— START OF Record excerpts —

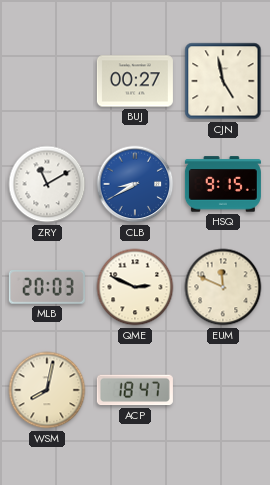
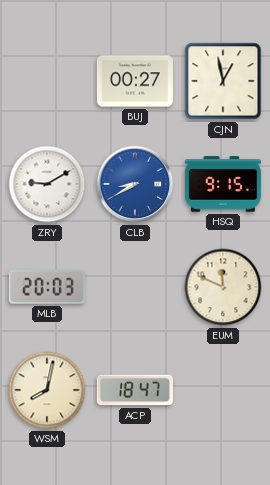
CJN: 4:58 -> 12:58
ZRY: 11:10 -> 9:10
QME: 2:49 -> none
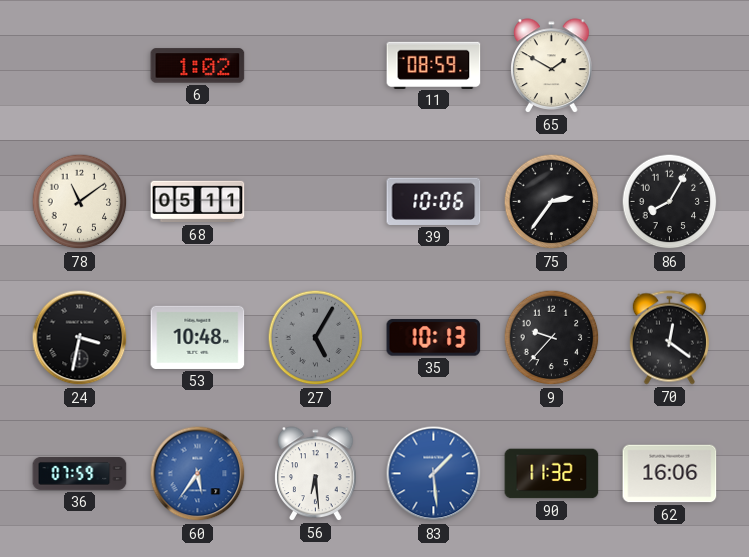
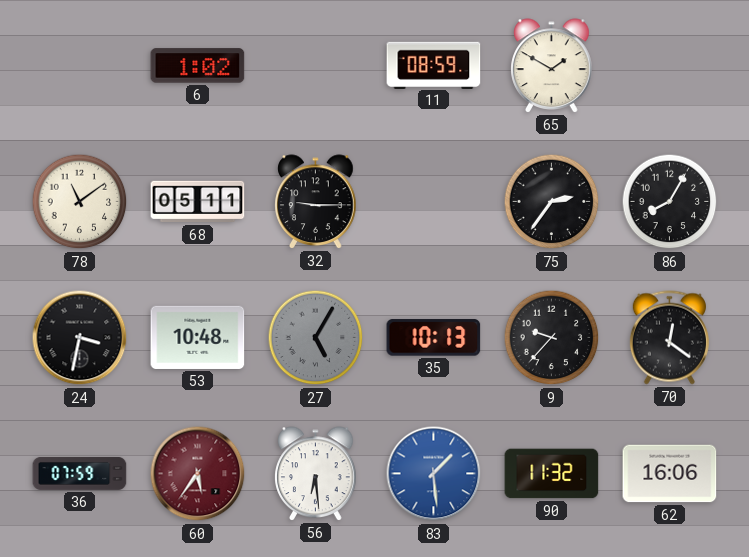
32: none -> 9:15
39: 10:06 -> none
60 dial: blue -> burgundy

— END OF Record excerpts —

- _Problem_
Please reproduce every line of the listing above word for word, leaving out the pictures.

- _Reply to the exercise_
CJN: 4:58 -> 12:58
ZRY: 11:10 -> 9:10
QME: 2:49 -> none
32: none -> 9:15
39: 10:06 -> none
60 dial: blue -> burgundy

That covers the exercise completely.